- [Required action] Please count every line of the following material that holds "camera" and give the total alone.

- [Provided material]
*** Block opens ***
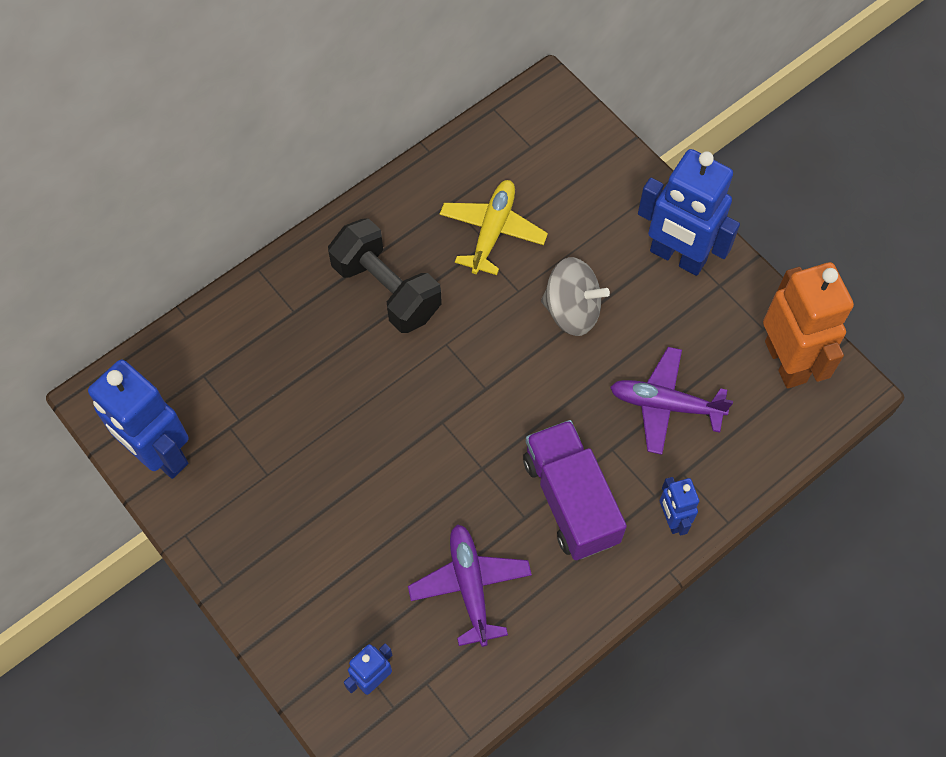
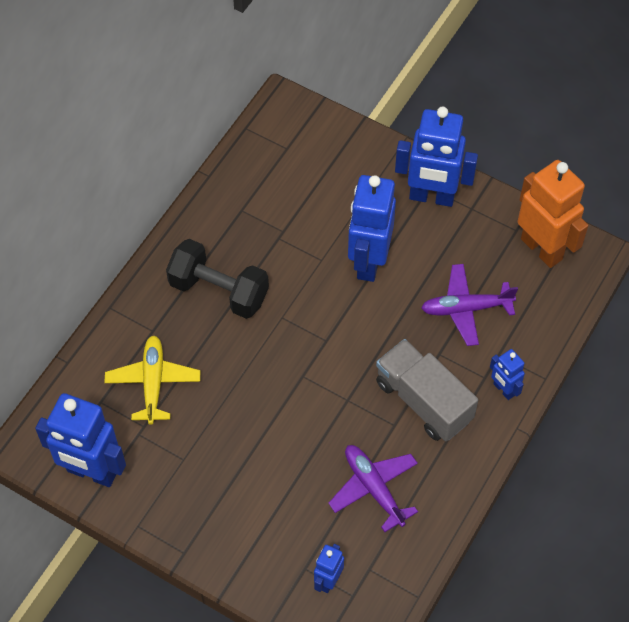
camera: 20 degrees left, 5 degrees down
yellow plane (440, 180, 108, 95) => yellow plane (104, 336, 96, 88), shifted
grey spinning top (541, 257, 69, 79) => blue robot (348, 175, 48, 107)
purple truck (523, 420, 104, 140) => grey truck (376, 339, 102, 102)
*** Block closes ***
*** Block opens ***
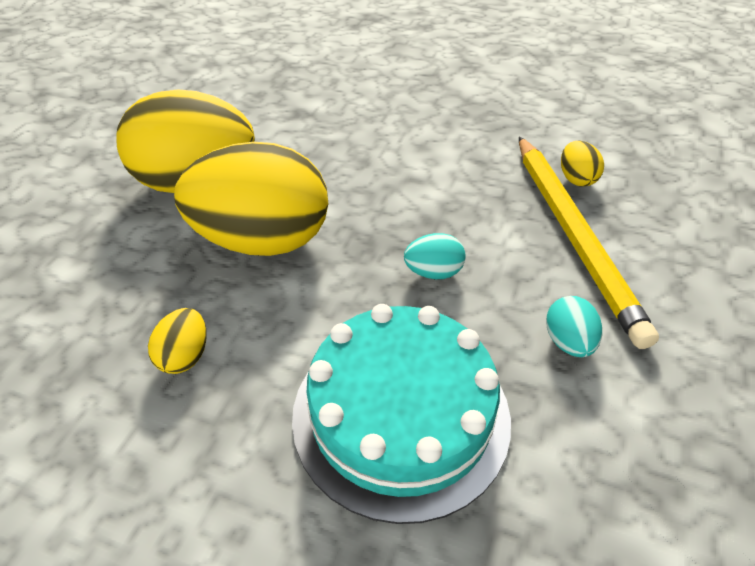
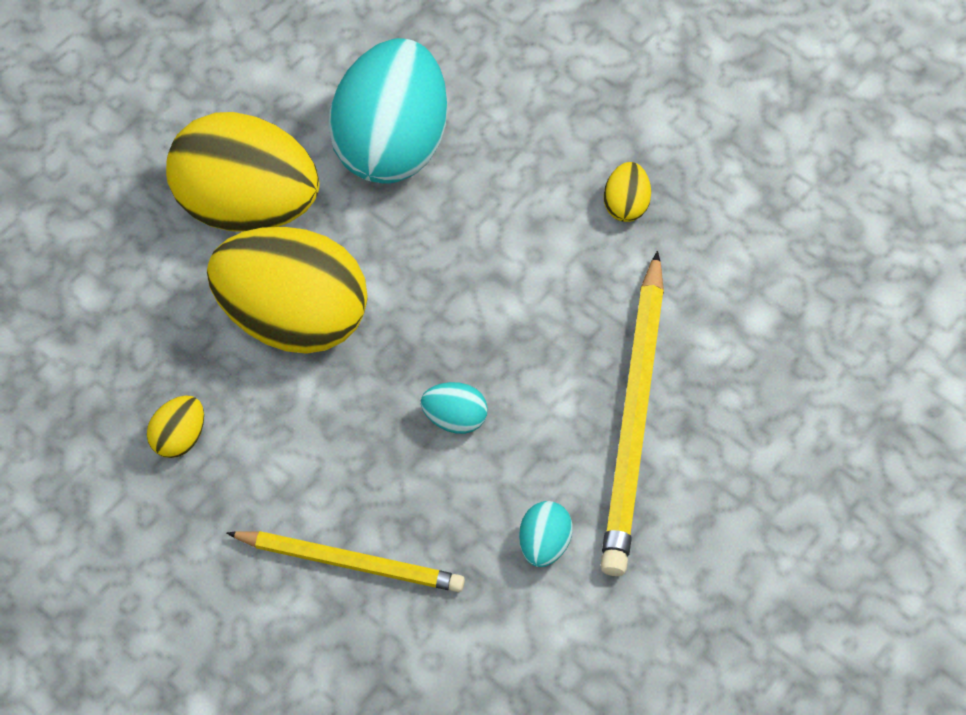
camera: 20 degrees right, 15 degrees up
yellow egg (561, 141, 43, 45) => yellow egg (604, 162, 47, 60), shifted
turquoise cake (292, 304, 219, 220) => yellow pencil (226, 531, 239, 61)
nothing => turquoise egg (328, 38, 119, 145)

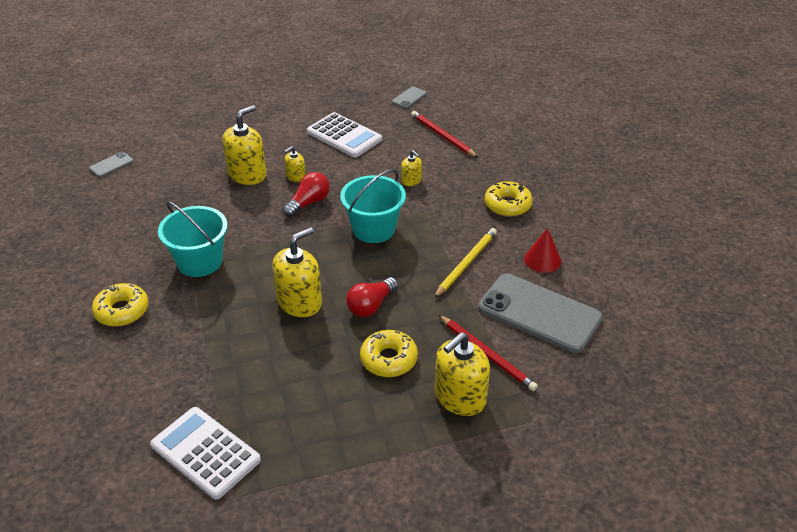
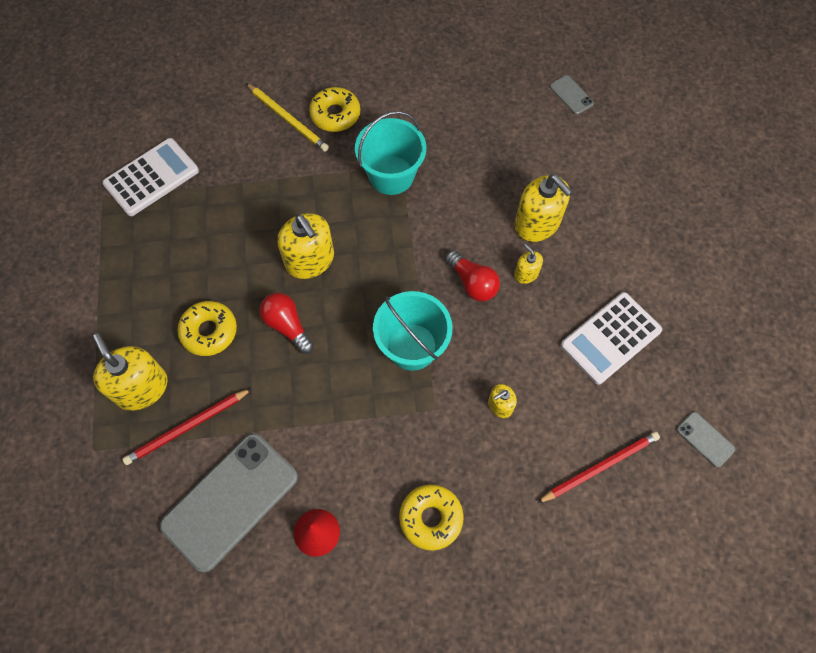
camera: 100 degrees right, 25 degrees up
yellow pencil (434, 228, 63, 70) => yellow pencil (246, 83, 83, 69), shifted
*** Block closes ***
- [Solution to the problem] 3